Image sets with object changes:
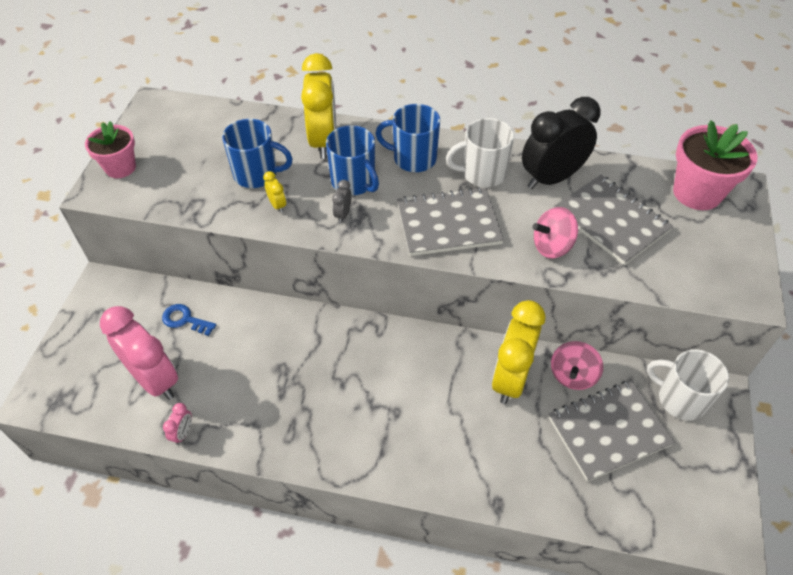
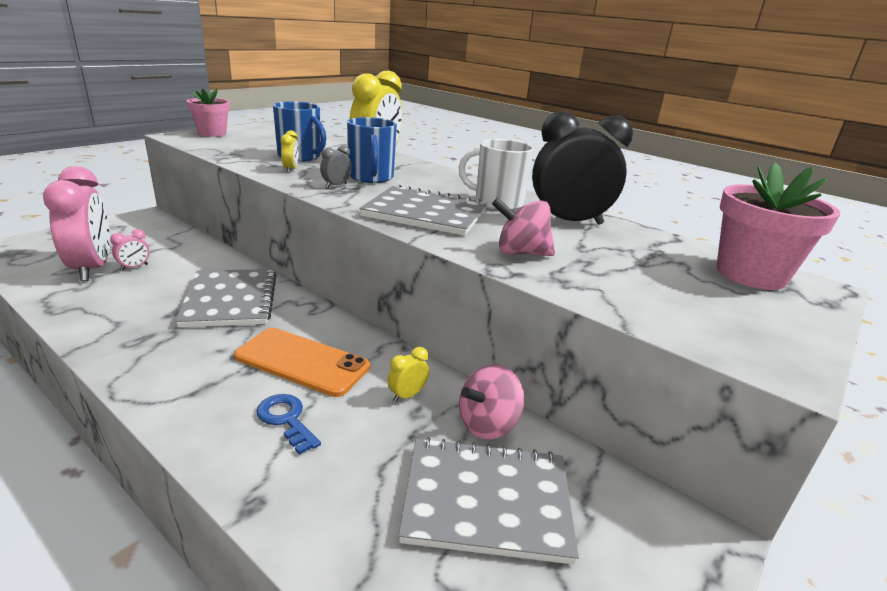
camera: 25 degrees right, 25 degrees down
(183, 433) = (55, 304): pink clock -> pink clock (134, 267)
(185, 320) = (169, 249): blue key -> blue key (286, 419)
(413, 158) = (441, 182): blue mug -> none
(421, 387) = (302, 362): none -> orange phone
(510, 378) = (407, 395): yellow clock -> yellow clock, size x0.41
(611, 221) = (613, 260): grey notebook -> grey notebook (230, 300)
(680, 399) = (630, 515): white mug -> none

• Task statement:
What is the number of lines in the data that contain "blue"? Write that number and nothing else.

• Completed task:
2